The entries below contain a line with "D6: diode 1N4001" and a line with "R2: 2.2k (+5V, GND) -> 2.2k (+5V, SIG16)". Retype exactly everything from the first down to the second, both included, and nothing else.

▸ **Entries provided**:
------------
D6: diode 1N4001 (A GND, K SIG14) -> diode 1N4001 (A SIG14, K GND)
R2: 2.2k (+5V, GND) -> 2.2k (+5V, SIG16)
------------
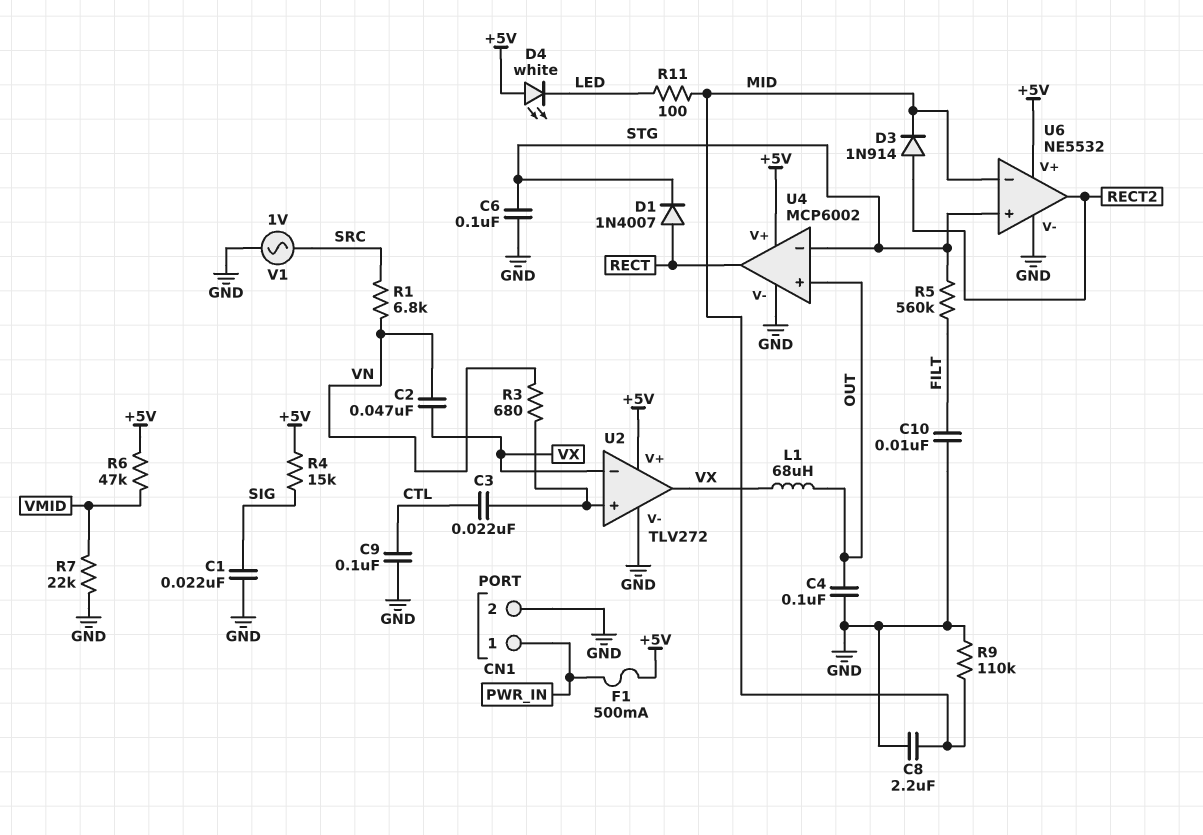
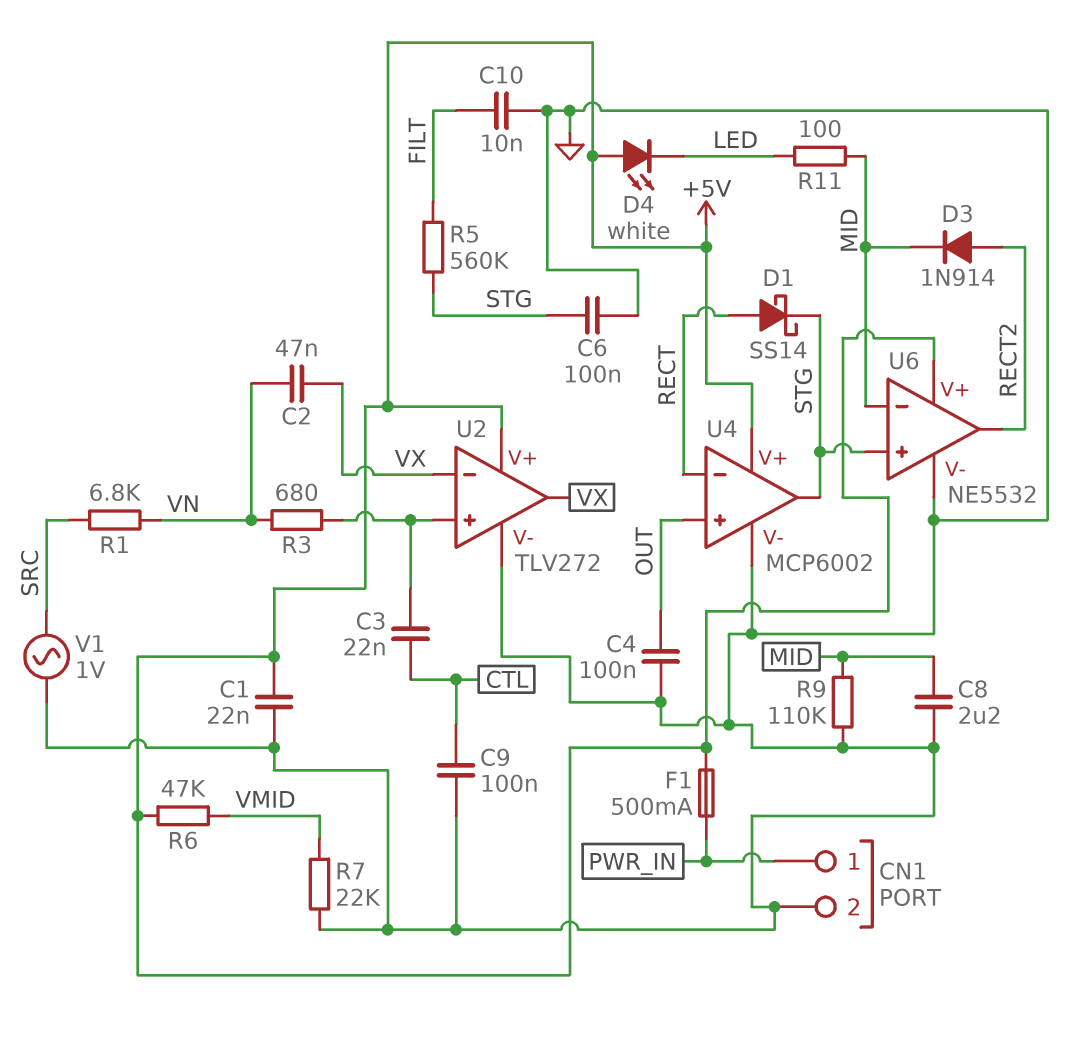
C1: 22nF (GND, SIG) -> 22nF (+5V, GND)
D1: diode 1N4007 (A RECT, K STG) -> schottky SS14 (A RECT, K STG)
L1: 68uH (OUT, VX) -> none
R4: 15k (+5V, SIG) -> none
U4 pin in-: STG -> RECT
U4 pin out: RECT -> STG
------------
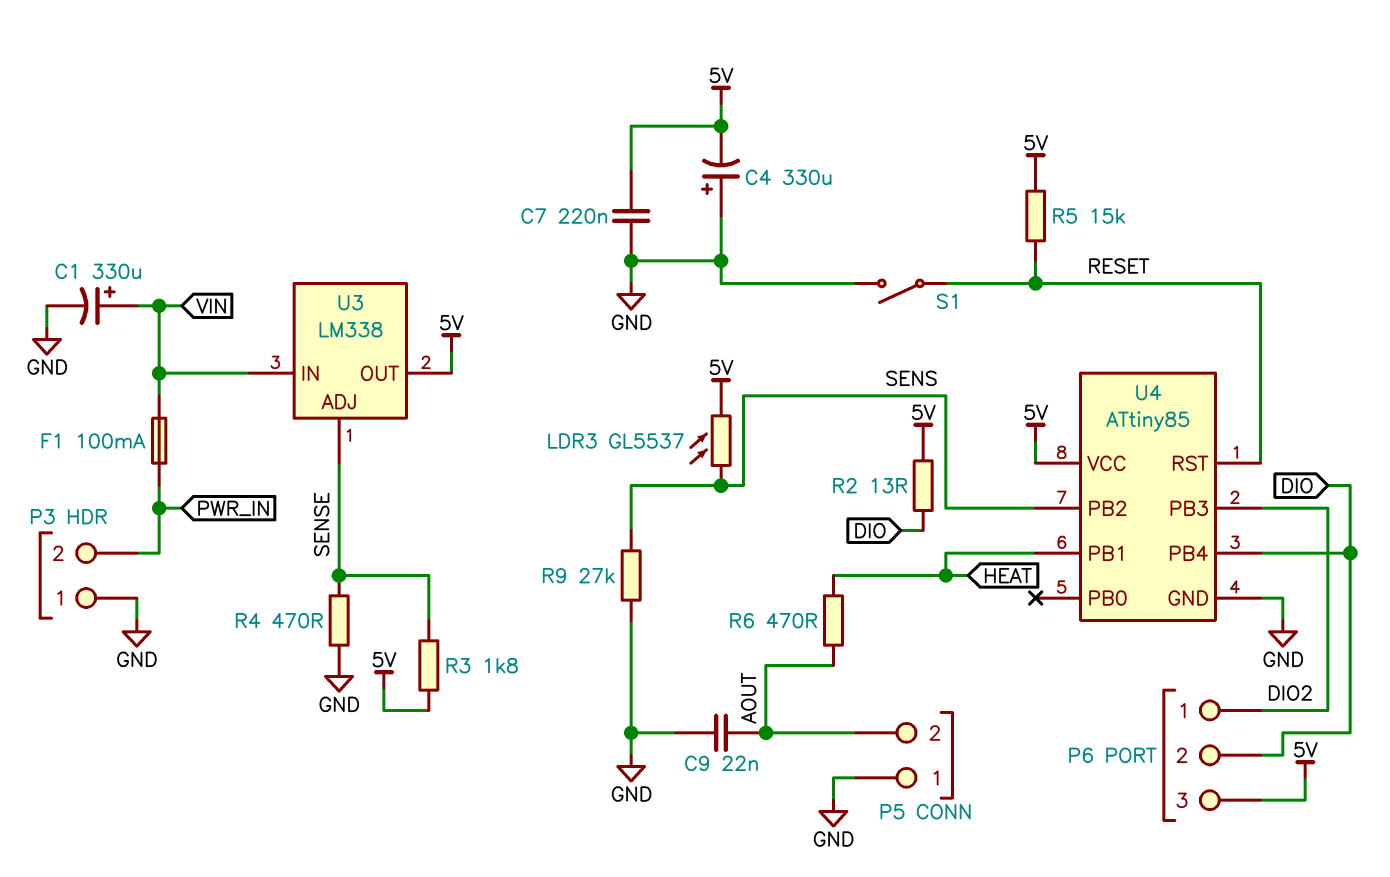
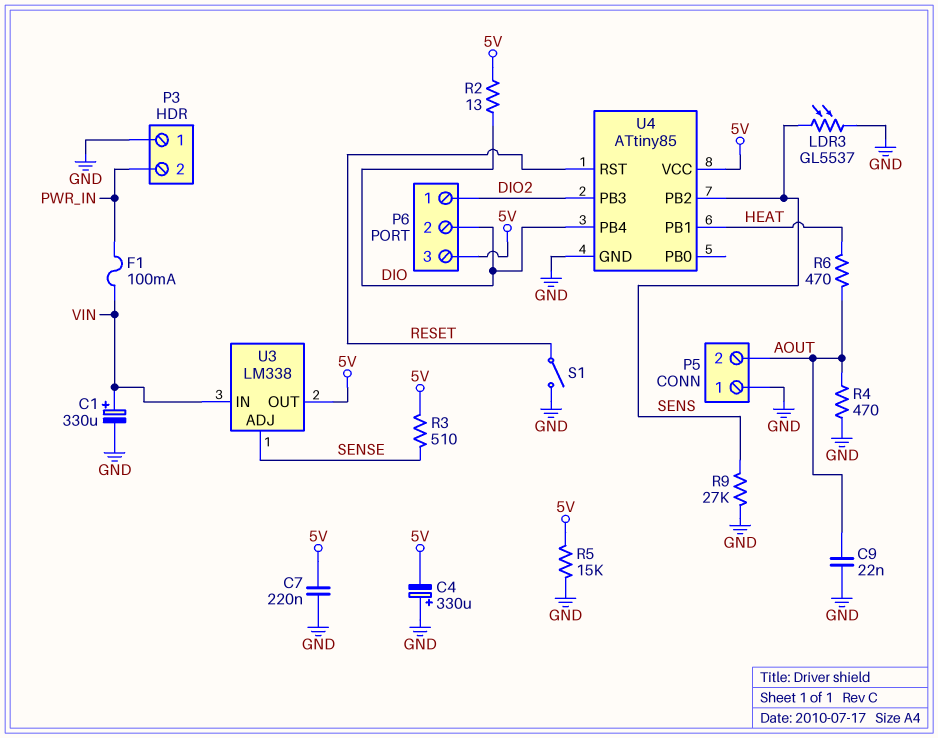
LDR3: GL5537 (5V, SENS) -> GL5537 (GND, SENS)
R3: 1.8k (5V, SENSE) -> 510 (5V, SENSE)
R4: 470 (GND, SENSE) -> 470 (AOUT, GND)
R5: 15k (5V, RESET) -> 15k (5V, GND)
------------
▸ **Task result**:
D6: diode 1N4001 (A GND, K SIG14) -> diode 1N4001 (A SIG14, K GND)
R2: 2.2k (+5V, GND) -> 2.2k (+5V, SIG16)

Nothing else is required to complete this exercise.